> Problem to work on:
Which lines in the entries below contain the string "size"? Show each of them in full.

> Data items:
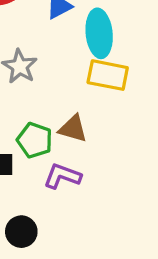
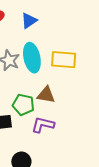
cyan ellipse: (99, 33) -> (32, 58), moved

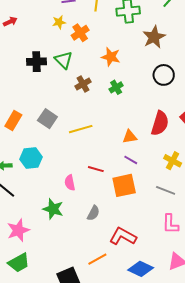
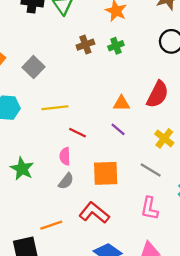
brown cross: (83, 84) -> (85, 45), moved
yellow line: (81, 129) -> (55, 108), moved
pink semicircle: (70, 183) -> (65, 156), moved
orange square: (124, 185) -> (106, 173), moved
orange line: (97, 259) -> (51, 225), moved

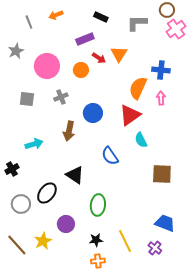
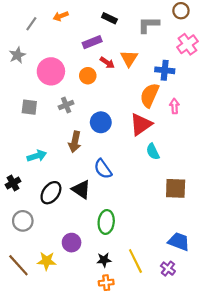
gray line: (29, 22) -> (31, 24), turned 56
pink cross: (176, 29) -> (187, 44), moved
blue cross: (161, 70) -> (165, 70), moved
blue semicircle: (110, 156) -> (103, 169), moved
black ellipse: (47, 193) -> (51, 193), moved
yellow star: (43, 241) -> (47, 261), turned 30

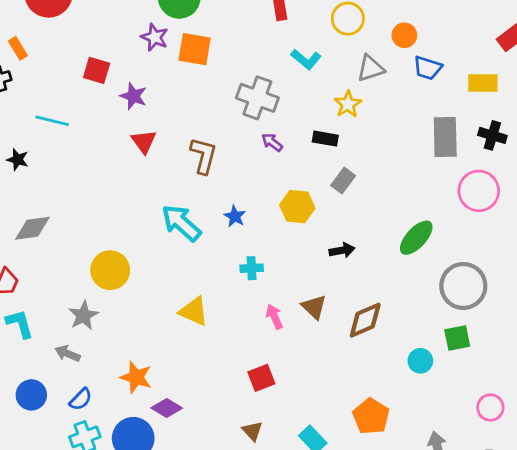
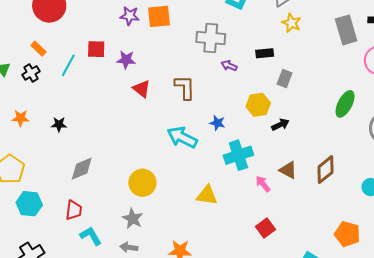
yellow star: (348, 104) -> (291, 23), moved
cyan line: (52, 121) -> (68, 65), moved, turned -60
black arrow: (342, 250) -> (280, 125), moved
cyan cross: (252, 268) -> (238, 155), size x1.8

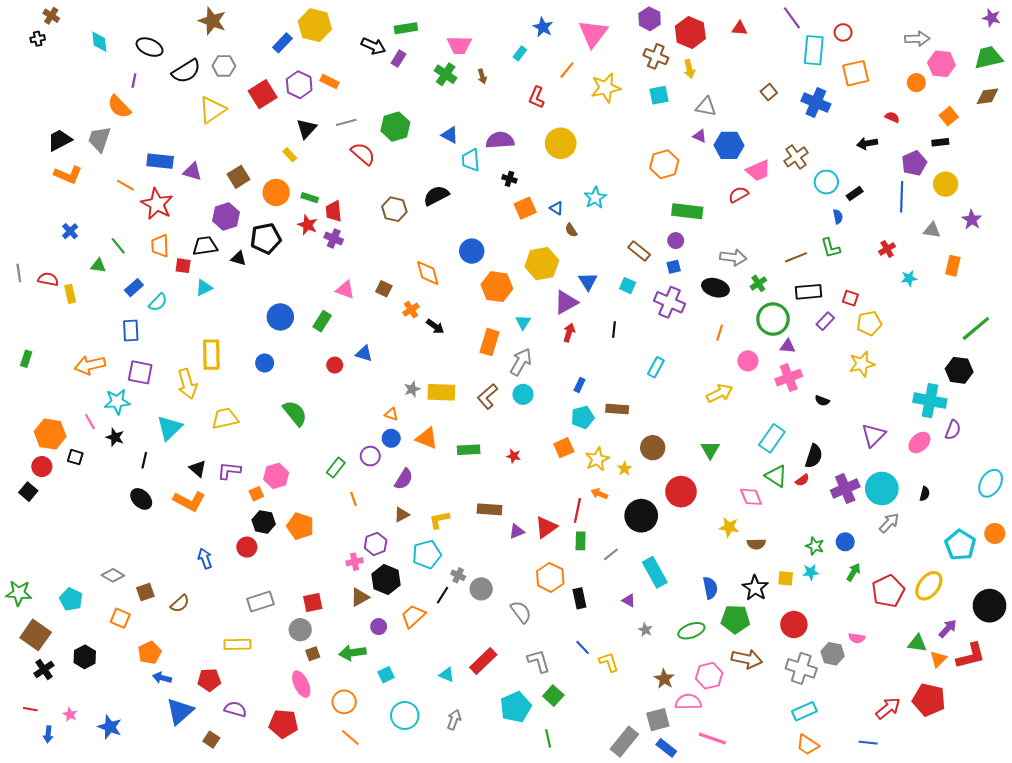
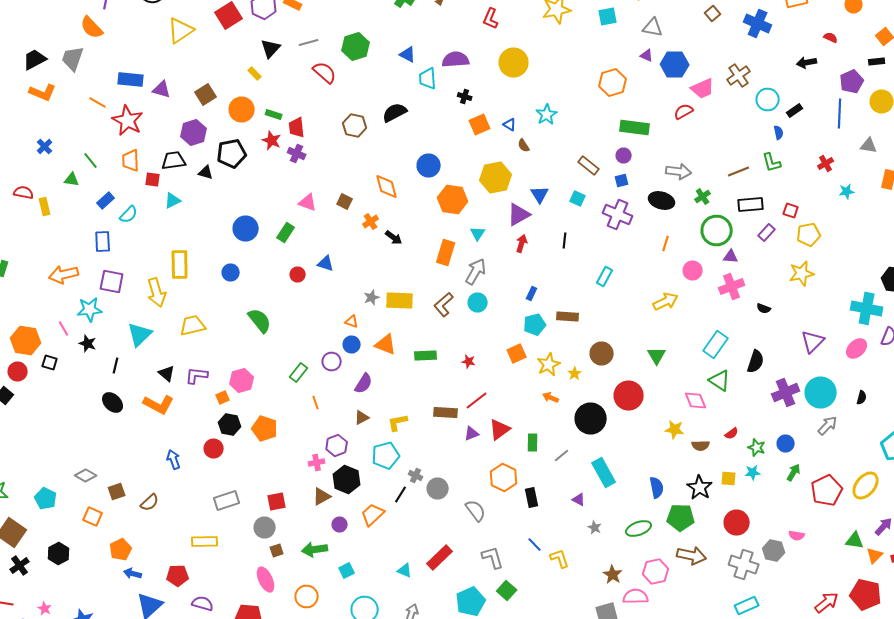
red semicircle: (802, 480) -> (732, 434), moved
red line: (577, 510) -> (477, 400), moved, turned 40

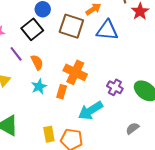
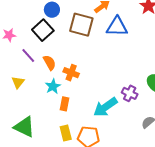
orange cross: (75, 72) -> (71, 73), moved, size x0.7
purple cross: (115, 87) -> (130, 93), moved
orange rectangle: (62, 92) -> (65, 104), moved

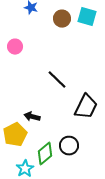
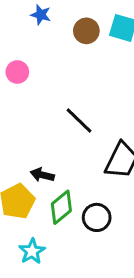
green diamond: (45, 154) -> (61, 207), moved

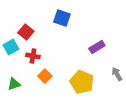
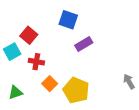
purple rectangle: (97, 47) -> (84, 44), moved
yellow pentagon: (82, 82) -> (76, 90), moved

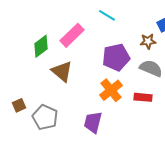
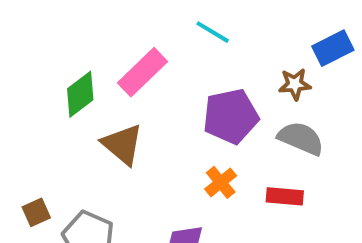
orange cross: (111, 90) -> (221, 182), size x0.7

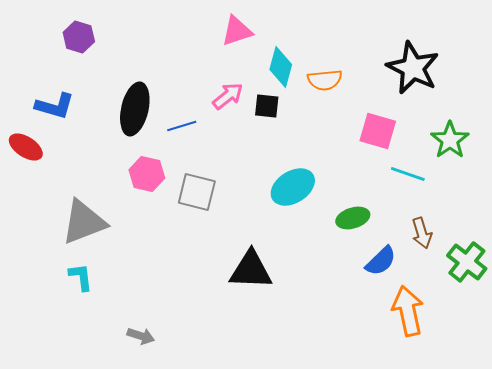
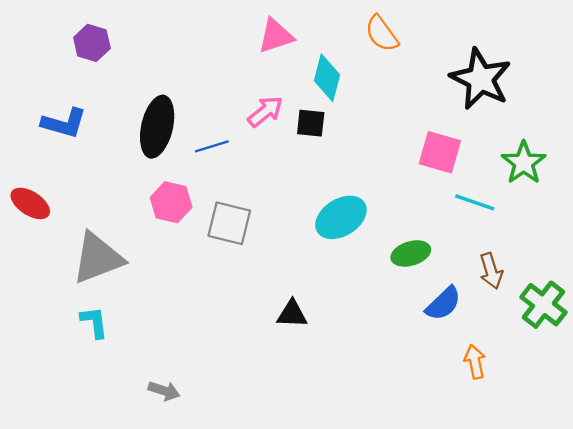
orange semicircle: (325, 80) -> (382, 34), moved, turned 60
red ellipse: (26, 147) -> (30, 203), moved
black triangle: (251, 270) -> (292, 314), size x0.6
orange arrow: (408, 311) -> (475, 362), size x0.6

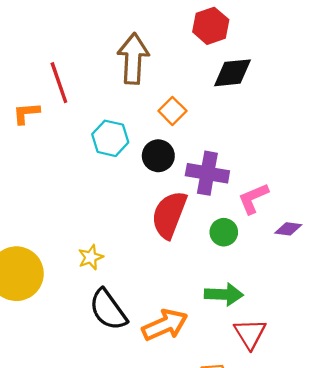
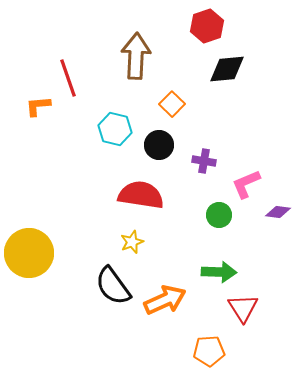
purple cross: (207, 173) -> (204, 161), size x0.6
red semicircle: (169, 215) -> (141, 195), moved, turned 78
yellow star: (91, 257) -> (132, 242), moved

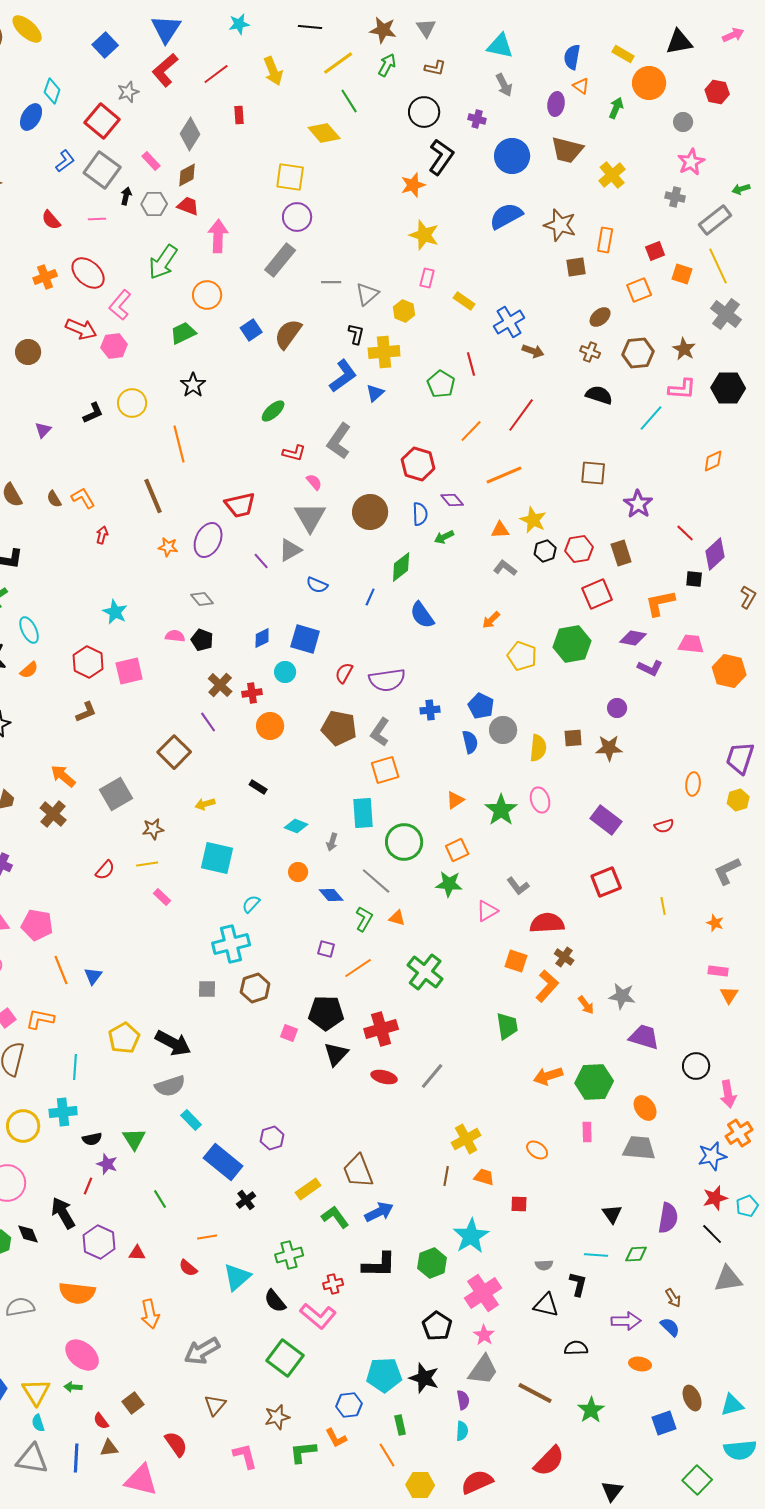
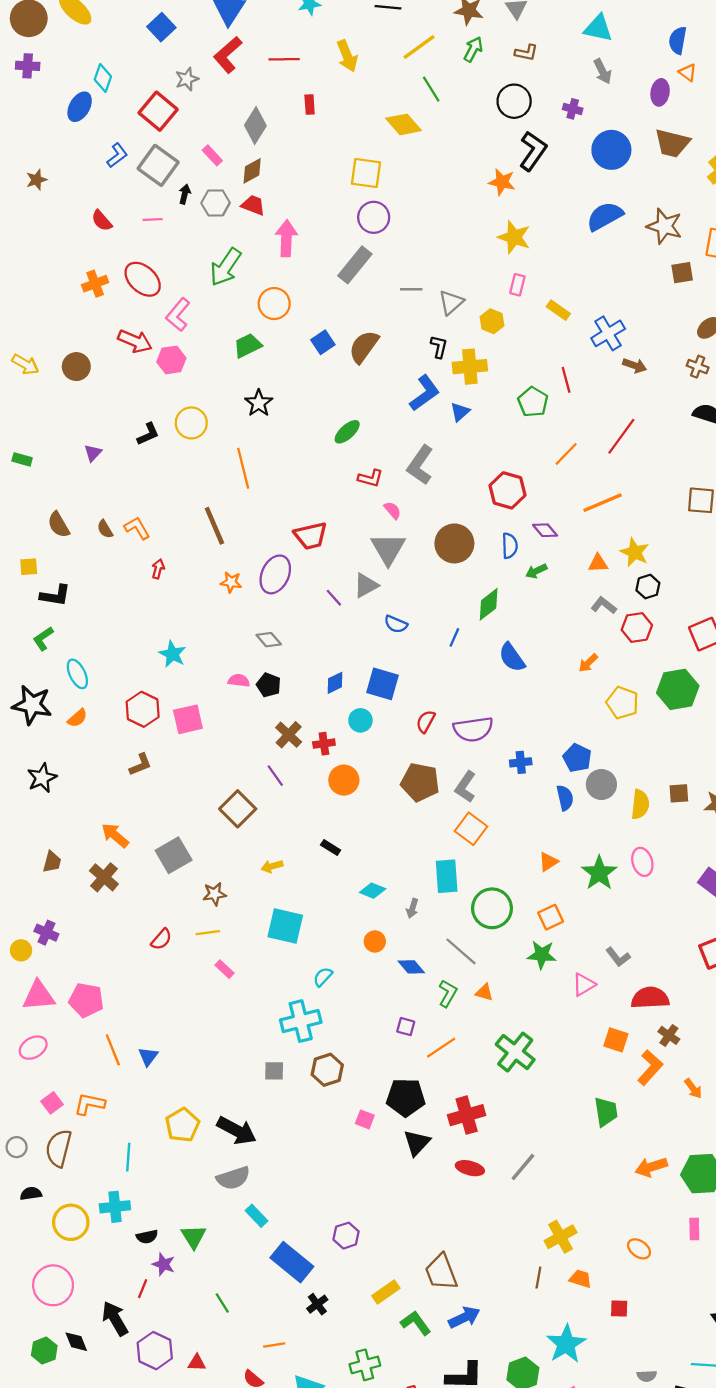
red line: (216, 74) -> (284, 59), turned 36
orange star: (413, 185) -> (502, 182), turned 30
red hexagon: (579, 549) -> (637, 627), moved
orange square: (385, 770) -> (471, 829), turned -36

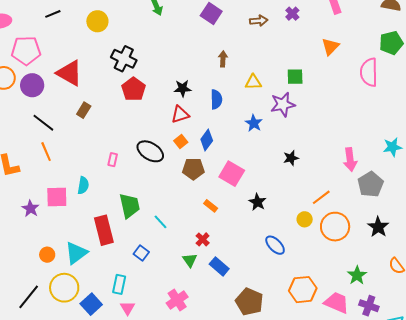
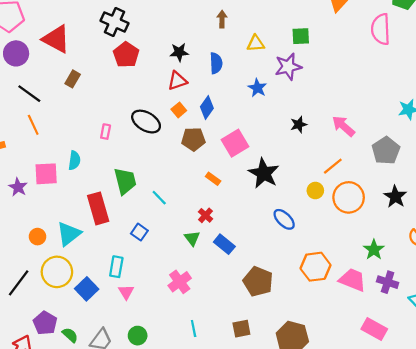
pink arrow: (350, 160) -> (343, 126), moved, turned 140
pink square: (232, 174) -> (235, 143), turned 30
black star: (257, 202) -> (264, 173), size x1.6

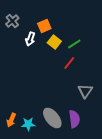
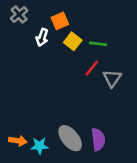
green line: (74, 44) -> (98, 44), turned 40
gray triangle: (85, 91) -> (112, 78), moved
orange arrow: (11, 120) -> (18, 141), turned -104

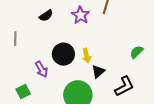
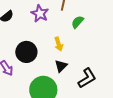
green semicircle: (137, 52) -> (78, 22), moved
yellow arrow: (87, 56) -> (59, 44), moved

> Final answer:
cyan cross: (252, 268) -> (238, 155), size x1.8
orange cross: (75, 72) -> (71, 73), moved, size x0.7
orange cross: (111, 90) -> (221, 182), size x0.7
black triangle: (251, 270) -> (292, 314), size x0.6
orange arrow: (408, 311) -> (475, 362), size x0.6
purple cross: (207, 173) -> (204, 161), size x0.6
black star: (257, 202) -> (264, 173), size x1.6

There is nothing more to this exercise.